WHAT YOU HAVE TO DO:
Copy out, without alteration, the entries from the line containing "frosty (439, 598)" through the line containing "cormorant (159, 486)", including both of those lines.

--- Begin ---

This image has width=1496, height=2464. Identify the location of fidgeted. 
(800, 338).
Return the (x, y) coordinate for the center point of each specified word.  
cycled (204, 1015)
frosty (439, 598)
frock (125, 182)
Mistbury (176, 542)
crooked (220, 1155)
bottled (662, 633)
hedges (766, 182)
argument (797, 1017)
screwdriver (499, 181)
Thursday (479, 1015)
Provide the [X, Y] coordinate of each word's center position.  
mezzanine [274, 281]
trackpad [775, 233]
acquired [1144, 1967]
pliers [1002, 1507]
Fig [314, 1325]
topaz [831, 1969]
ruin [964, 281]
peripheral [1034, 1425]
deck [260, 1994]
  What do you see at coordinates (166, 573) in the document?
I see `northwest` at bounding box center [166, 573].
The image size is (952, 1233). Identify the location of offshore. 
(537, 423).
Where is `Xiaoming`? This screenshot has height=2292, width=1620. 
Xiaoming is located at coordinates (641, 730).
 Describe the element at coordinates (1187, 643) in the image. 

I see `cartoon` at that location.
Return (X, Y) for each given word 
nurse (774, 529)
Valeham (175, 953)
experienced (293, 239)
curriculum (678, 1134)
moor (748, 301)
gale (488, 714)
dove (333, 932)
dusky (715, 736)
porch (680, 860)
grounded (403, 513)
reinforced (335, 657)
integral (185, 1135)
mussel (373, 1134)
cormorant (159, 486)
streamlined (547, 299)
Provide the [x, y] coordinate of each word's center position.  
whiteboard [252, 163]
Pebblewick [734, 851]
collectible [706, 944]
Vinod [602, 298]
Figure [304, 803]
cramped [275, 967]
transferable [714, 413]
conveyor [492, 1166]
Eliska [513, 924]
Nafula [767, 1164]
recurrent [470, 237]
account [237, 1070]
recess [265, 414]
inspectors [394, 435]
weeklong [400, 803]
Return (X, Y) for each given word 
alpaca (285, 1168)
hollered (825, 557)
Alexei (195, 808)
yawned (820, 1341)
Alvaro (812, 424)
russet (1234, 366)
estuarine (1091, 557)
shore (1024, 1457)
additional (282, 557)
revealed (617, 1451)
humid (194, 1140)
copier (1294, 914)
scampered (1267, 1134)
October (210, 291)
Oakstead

--- End ---

RESULT:
frosty (439, 598)
frock (125, 182)
Mistbury (176, 542)
crooked (220, 1155)
bottled (662, 633)
hedges (766, 182)
argument (797, 1017)
screwdriver (499, 181)
Thursday (479, 1015)
Provide the [X, Y] coordinate of each word's center position.  
mezzanine [274, 281]
trackpad [775, 233]
acquired [1144, 1967]
pliers [1002, 1507]
Fig [314, 1325]
topaz [831, 1969]
ruin [964, 281]
peripheral [1034, 1425]
deck [260, 1994]
  What do you see at coordinates (166, 573) in the document?
I see `northwest` at bounding box center [166, 573].
The image size is (952, 1233). Identify the location of offshore. 
(537, 423).
Where is `Xiaoming`? This screenshot has height=2292, width=1620. 
Xiaoming is located at coordinates (641, 730).
 Describe the element at coordinates (1187, 643) in the image. 

I see `cartoon` at that location.
Return (X, Y) for each given word 
nurse (774, 529)
Valeham (175, 953)
experienced (293, 239)
curriculum (678, 1134)
moor (748, 301)
gale (488, 714)
dove (333, 932)
dusky (715, 736)
porch (680, 860)
grounded (403, 513)
reinforced (335, 657)
integral (185, 1135)
mussel (373, 1134)
cormorant (159, 486)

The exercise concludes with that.